**Exercise description**. Among the entries below, how many lines hold "shifted"? Only the number is wanted.

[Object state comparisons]
__________________________________________________

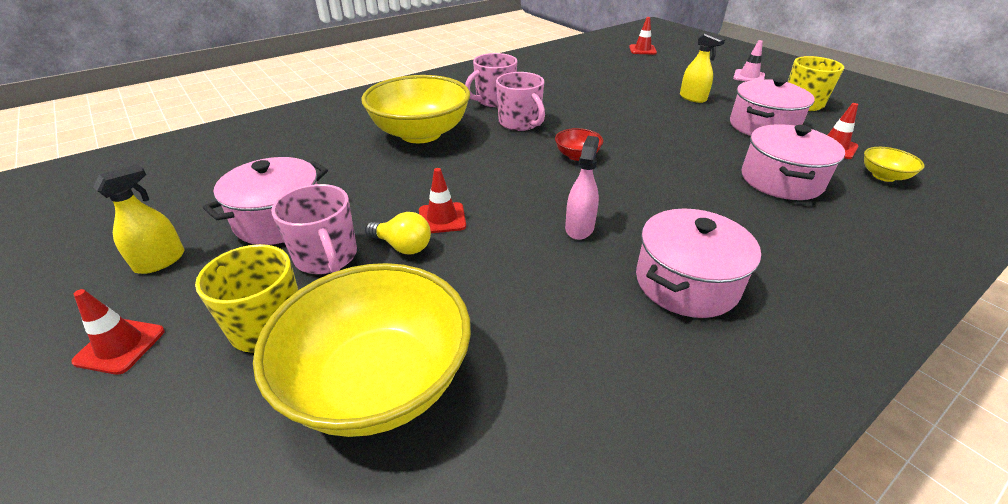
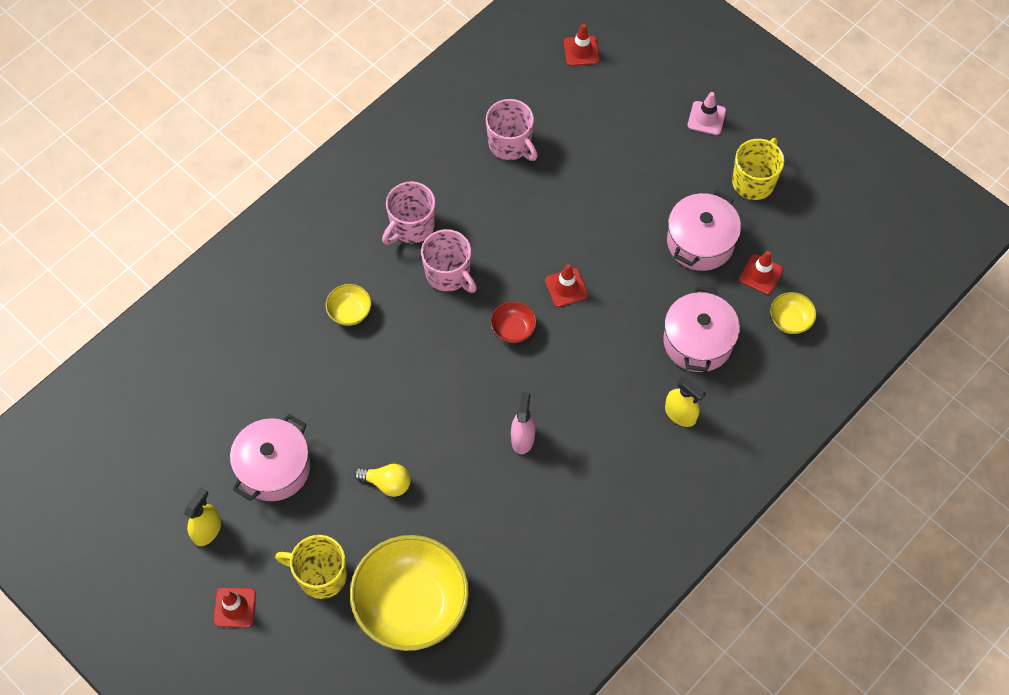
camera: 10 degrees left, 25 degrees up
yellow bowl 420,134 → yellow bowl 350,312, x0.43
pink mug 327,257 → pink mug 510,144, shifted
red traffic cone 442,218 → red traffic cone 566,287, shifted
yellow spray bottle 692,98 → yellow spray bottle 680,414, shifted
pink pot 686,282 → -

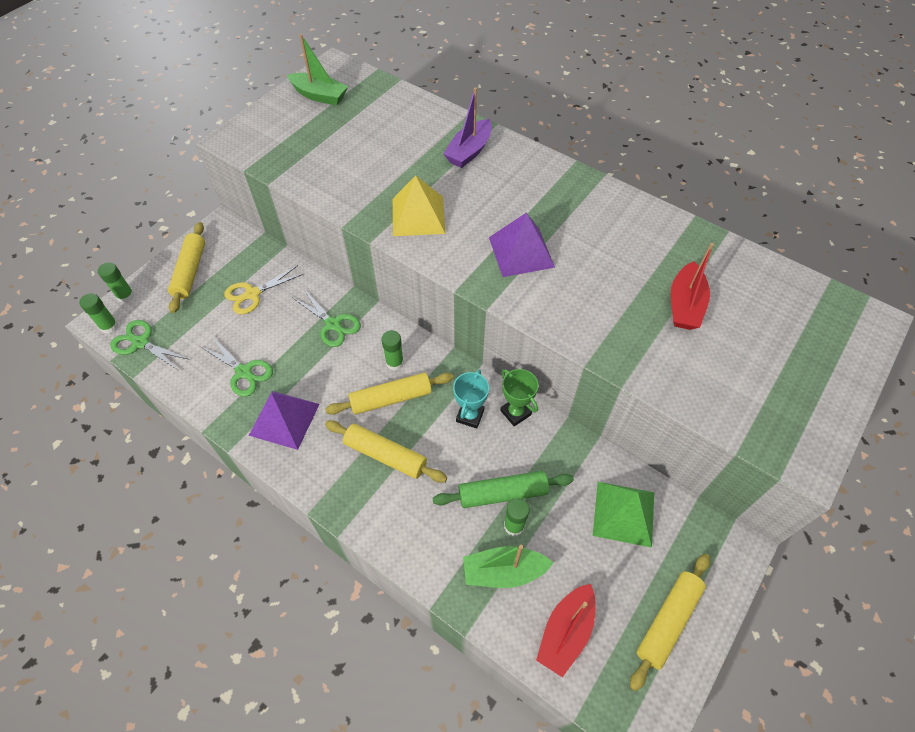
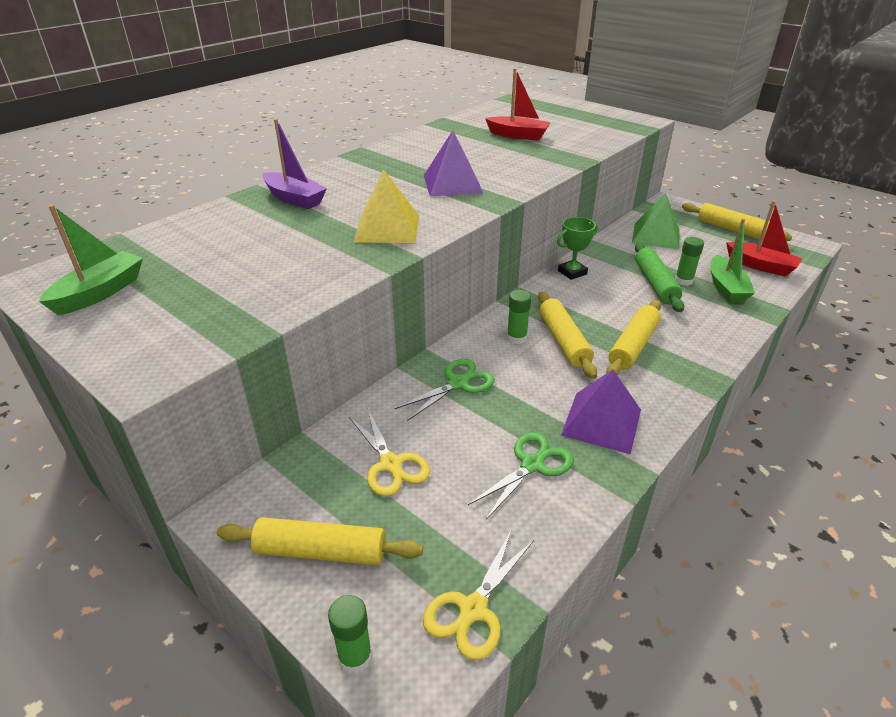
camera: 85 degrees left, 20 degrees down
green scissors 141,343 → yellow scissors 473,609
green glue stick 109,326 → -
turquoise trophy 470,416 → -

__________________________________________________

**Completed exercise**. 3